▶ _Task prompt_: Report each line of the material that contains the string "kern".

+-------+

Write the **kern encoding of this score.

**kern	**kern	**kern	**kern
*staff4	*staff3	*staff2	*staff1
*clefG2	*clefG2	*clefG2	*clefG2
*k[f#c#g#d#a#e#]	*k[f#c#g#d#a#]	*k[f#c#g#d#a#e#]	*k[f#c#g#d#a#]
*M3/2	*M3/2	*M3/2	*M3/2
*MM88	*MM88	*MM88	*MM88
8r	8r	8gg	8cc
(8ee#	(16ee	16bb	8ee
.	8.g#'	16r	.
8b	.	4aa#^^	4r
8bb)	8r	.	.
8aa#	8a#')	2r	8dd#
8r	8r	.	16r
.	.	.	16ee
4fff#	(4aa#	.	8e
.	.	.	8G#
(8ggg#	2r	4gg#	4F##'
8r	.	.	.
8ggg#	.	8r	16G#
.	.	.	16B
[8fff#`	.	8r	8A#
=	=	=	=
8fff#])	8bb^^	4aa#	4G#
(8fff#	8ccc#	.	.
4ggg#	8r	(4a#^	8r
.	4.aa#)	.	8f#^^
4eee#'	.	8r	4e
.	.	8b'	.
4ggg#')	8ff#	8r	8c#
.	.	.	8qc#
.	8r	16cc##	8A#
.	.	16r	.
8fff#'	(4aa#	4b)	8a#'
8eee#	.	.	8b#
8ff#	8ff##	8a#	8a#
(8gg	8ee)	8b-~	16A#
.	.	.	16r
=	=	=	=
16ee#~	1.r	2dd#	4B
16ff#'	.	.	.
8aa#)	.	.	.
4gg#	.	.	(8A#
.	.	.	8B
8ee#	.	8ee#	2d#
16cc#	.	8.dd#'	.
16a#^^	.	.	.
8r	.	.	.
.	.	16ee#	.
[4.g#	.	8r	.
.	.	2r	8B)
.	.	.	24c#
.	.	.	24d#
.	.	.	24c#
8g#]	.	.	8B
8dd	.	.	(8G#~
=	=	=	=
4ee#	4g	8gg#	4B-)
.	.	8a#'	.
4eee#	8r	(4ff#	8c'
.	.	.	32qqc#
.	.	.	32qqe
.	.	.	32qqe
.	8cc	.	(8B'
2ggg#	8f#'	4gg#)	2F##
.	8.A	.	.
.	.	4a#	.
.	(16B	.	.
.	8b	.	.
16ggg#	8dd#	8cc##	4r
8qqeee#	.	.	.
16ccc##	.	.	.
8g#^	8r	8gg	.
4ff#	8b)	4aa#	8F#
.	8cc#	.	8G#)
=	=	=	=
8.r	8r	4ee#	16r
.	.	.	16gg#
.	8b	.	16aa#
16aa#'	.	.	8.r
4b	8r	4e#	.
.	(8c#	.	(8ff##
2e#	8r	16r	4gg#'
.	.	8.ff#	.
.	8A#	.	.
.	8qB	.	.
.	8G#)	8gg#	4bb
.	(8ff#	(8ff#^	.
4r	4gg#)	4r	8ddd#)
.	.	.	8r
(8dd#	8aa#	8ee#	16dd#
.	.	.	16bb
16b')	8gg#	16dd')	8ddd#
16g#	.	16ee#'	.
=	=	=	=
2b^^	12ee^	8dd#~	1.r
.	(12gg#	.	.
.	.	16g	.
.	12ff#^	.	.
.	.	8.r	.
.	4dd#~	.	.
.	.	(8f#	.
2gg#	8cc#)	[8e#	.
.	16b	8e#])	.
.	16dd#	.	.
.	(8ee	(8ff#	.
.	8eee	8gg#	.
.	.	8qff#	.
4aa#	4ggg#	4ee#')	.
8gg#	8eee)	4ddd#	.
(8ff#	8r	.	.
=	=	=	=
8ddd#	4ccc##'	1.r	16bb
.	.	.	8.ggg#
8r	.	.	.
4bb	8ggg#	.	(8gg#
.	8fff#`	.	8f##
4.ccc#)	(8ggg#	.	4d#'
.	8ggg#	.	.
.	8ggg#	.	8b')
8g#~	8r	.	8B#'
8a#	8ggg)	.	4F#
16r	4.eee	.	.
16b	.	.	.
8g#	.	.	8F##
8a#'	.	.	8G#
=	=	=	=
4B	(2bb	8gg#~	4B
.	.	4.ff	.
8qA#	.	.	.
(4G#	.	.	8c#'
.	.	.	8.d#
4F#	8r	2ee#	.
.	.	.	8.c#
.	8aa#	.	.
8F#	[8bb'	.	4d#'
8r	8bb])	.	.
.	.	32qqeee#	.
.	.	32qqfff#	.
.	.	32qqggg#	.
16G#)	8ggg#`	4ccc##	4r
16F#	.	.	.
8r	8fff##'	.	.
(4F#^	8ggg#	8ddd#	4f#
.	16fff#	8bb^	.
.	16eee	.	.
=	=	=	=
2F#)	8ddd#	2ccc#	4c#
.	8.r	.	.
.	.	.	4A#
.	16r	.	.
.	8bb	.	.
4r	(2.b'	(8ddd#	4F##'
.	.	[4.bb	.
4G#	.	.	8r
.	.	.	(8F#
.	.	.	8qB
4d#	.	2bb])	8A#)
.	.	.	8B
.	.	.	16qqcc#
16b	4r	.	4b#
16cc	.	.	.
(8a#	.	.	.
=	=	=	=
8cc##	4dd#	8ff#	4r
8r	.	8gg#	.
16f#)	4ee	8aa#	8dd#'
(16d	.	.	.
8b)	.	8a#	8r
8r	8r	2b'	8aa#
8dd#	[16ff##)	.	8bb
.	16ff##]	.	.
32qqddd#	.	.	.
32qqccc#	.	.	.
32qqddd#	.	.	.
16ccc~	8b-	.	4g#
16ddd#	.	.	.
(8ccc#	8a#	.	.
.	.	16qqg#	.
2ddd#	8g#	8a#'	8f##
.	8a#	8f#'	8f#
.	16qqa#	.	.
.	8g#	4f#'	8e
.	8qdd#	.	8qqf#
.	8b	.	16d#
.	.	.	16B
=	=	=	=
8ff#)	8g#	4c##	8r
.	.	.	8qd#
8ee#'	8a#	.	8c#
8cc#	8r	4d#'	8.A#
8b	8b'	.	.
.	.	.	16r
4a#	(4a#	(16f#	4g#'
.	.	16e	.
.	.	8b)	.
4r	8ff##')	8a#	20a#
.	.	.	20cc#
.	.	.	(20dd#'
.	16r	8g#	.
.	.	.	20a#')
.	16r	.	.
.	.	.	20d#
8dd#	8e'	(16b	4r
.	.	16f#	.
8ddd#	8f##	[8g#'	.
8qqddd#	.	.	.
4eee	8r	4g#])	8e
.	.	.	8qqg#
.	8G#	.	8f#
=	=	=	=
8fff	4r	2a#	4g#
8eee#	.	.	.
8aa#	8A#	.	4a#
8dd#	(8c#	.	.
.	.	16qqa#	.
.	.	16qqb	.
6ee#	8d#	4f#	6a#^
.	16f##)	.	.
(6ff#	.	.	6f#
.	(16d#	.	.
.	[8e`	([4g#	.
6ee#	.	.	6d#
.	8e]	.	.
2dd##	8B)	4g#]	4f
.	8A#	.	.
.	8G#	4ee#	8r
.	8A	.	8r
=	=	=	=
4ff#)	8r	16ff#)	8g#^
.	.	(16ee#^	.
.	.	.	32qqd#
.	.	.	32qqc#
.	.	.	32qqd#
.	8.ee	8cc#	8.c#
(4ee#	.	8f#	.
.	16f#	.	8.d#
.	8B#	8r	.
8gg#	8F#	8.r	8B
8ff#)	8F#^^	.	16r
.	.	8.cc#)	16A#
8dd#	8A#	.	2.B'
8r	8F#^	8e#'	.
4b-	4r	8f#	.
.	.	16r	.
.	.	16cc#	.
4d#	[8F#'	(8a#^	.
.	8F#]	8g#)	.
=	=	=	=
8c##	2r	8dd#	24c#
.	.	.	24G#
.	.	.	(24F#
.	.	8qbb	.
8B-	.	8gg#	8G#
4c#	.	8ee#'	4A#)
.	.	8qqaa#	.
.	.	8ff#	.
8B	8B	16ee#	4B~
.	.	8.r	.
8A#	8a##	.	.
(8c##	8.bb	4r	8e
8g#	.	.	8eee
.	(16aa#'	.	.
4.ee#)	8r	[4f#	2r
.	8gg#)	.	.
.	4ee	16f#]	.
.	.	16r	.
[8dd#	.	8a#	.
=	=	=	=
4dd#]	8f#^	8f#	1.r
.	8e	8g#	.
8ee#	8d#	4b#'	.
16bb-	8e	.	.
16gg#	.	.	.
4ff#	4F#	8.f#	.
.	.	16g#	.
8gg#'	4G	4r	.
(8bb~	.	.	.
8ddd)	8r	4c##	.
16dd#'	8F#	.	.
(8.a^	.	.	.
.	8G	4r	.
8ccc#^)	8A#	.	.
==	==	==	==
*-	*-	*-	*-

+-------+

▶ _Output below_:
Write the **kern encoding of this score.
**kern	**kern	**kern	**kern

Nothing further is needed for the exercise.